— SOURCE MATERIAL —
++++++
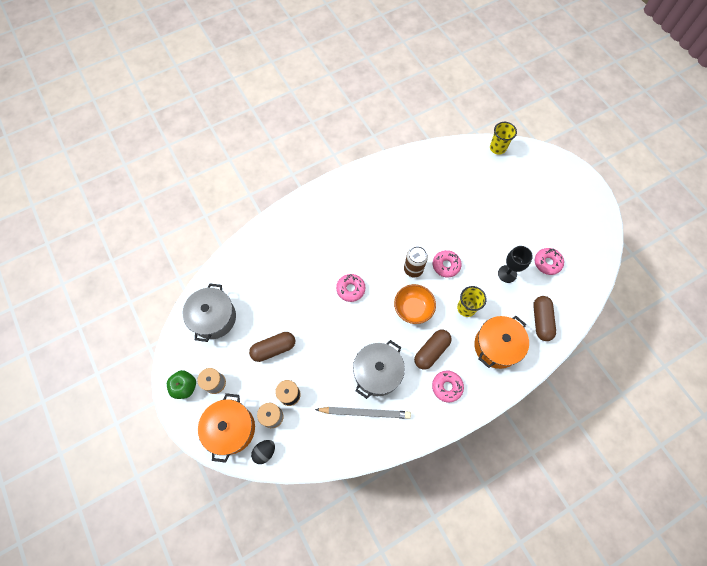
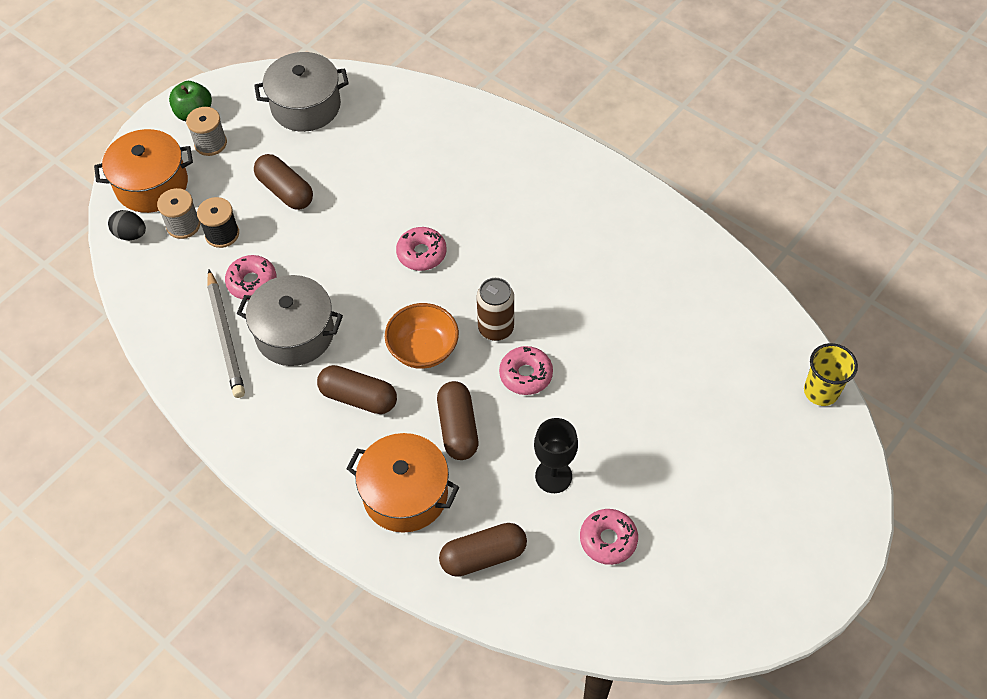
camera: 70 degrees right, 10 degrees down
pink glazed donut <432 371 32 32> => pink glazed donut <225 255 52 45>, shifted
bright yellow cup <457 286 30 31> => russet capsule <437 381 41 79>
++++++
— WORK TASK —
Could you please return each line of the material exactly, dropping the pictures?

— RESPONSE BELOW —
camera: 70 degrees right, 10 degrees down
pink glazed donut <432 371 32 32> => pink glazed donut <225 255 52 45>, shifted
bright yellow cup <457 286 30 31> => russet capsule <437 381 41 79>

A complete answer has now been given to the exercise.